_Exercise data_:
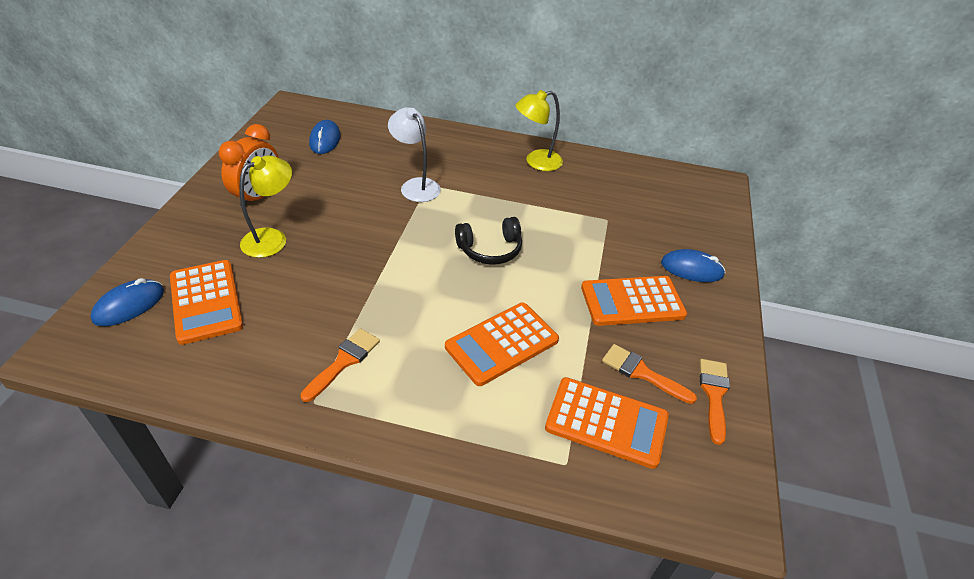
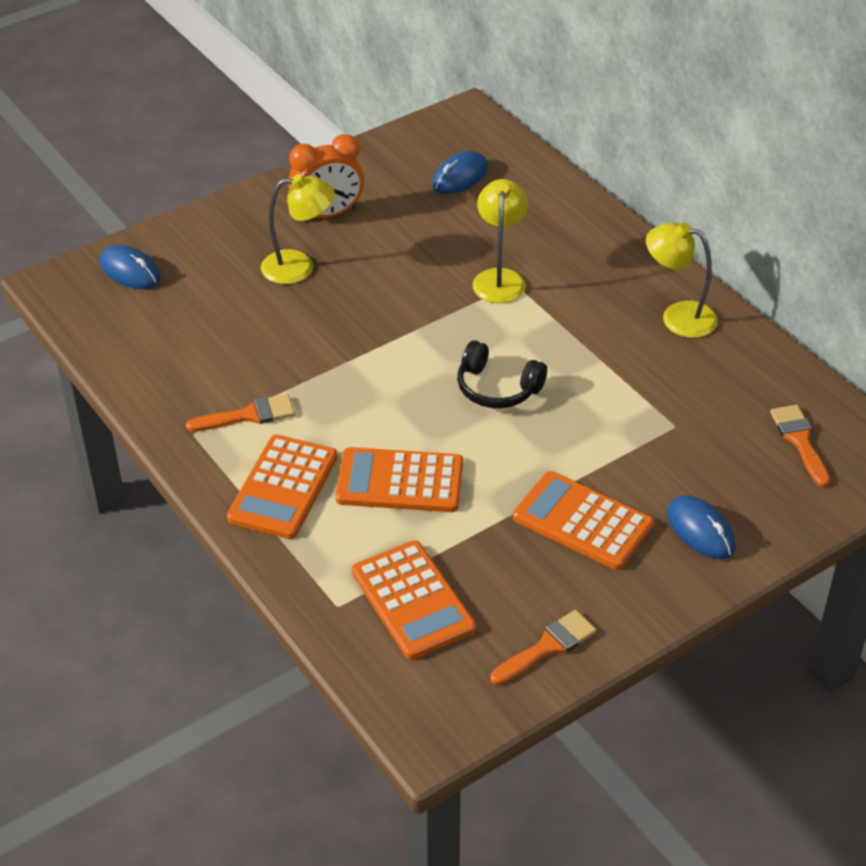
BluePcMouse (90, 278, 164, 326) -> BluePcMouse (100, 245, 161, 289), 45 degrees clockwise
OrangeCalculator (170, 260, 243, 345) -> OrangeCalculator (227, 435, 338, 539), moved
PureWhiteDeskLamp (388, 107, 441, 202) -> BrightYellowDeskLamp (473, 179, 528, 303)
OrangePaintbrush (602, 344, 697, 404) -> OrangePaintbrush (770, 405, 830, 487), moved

_Work task_: Restate the listing word for word, pictures omitted.

_Task response_:
BluePcMouse (90, 278, 164, 326) -> BluePcMouse (100, 245, 161, 289), 45 degrees clockwise
OrangeCalculator (170, 260, 243, 345) -> OrangeCalculator (227, 435, 338, 539), moved
PureWhiteDeskLamp (388, 107, 441, 202) -> BrightYellowDeskLamp (473, 179, 528, 303)
OrangePaintbrush (602, 344, 697, 404) -> OrangePaintbrush (770, 405, 830, 487), moved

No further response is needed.